> **Assignment**: Copy out every line of the records where the string "stacking" occurs.

Top of Information given

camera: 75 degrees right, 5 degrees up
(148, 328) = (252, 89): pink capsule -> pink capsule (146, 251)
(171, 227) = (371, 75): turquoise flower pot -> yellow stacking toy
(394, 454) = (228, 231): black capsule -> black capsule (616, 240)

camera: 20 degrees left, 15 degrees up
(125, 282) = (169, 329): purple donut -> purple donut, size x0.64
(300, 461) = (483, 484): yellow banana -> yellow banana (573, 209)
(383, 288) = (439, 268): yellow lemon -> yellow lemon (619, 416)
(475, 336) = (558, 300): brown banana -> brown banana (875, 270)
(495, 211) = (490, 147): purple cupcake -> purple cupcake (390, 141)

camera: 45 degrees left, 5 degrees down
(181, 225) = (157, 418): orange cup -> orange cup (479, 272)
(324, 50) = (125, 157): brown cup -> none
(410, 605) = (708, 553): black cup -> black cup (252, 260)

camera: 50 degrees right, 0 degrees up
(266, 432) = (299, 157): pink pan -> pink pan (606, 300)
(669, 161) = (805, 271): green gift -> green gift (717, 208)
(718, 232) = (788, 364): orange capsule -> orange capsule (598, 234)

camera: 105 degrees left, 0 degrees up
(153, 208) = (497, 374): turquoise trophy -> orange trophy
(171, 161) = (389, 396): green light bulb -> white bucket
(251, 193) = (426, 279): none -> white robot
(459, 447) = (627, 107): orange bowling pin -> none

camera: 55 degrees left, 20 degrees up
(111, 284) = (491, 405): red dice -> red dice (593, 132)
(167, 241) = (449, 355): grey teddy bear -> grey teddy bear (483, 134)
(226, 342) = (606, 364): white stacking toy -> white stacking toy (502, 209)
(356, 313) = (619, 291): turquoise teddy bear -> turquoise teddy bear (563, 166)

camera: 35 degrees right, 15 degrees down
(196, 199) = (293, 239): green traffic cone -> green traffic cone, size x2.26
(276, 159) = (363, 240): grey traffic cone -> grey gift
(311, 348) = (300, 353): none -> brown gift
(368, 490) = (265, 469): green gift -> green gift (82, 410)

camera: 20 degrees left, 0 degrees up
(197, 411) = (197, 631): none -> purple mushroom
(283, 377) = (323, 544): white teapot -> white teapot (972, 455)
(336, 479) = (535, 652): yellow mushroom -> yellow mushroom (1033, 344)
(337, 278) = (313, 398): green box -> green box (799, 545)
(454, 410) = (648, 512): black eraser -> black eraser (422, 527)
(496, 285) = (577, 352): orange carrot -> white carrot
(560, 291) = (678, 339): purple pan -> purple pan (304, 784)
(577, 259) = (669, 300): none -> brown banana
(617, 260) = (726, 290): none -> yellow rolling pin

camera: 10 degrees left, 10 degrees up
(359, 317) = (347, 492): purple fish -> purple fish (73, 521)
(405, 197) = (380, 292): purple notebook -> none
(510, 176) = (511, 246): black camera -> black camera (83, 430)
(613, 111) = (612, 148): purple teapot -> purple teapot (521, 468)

Bottom of Information given

> **Result**:
(171, 227) = (371, 75): turquoise flower pot -> yellow stacking toy
(226, 342) = (606, 364): white stacking toy -> white stacking toy (502, 209)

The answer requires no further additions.